→ **WHAT THIS TASK INVOLVES**: Output every record below exactly.
##### GIVEN RECORDS #####
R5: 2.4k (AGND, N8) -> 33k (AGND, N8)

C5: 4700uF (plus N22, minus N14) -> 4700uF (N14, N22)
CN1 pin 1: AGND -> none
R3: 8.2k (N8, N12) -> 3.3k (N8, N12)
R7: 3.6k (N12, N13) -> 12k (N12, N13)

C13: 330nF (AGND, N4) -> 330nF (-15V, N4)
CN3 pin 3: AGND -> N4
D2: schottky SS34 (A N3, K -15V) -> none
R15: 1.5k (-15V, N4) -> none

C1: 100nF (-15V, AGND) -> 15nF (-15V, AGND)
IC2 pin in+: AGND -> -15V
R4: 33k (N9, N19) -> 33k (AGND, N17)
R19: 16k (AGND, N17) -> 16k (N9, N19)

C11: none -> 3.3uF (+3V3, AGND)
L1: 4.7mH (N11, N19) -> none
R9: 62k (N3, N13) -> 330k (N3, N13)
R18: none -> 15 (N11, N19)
#####
→ **EXERCISE RESPONSE**:
R5: 2.4k (AGND, N8) -> 33k (AGND, N8)

C5: 4700uF (plus N22, minus N14) -> 4700uF (N14, N22)
CN1 pin 1: AGND -> none
R3: 8.2k (N8, N12) -> 3.3k (N8, N12)
R7: 3.6k (N12, N13) -> 12k (N12, N13)

C13: 330nF (AGND, N4) -> 330nF (-15V, N4)
CN3 pin 3: AGND -> N4
D2: schottky SS34 (A N3, K -15V) -> none
R15: 1.5k (-15V, N4) -> none

C1: 100nF (-15V, AGND) -> 15nF (-15V, AGND)
IC2 pin in+: AGND -> -15V
R4: 33k (N9, N19) -> 33k (AGND, N17)
R19: 16k (AGND, N17) -> 16k (N9, N19)

C11: none -> 3.3uF (+3V3, AGND)
L1: 4.7mH (N11, N19) -> none
R9: 62k (N3, N13) -> 330k (N3, N13)
R18: none -> 15 (N11, N19)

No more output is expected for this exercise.